== INPUT DATA ==

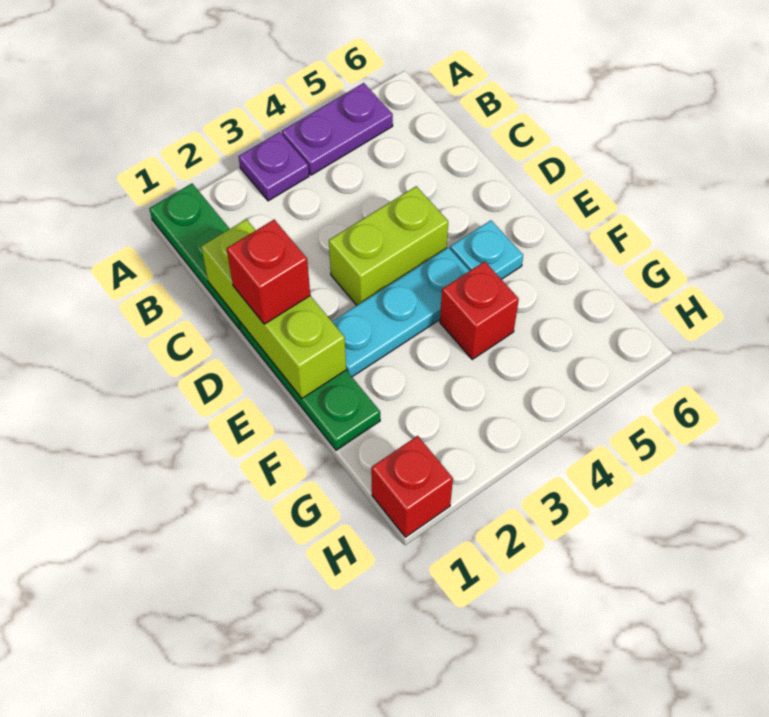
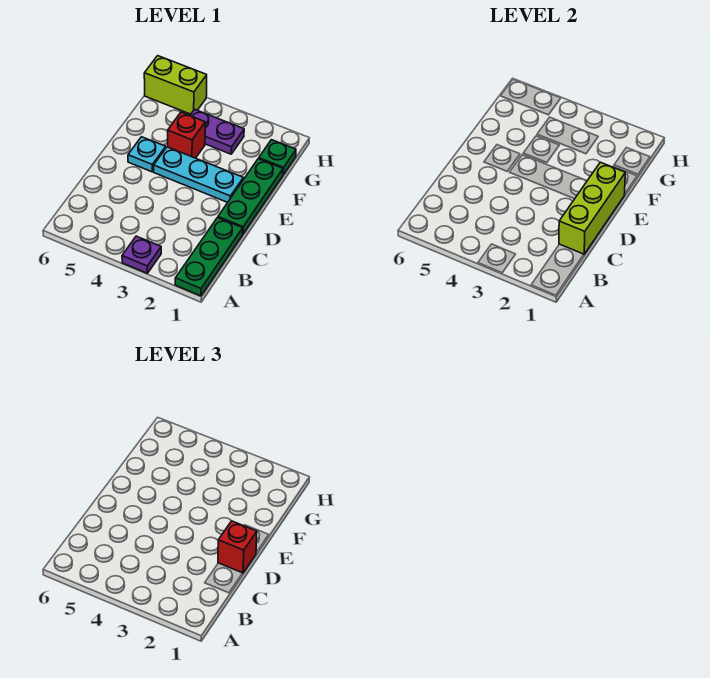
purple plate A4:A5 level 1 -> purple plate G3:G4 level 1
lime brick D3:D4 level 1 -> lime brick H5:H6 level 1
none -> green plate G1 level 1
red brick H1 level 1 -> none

===

→ **PROBLEM REQUIREMENTS**:
Repeat exactly the lines from the line containing "none -> green plate G1 level 1" through the end of the listing above; both boundary lines are part of the output.

→ **PROBLEM SOLUTION**:
none -> green plate G1 level 1
red brick H1 level 1 -> none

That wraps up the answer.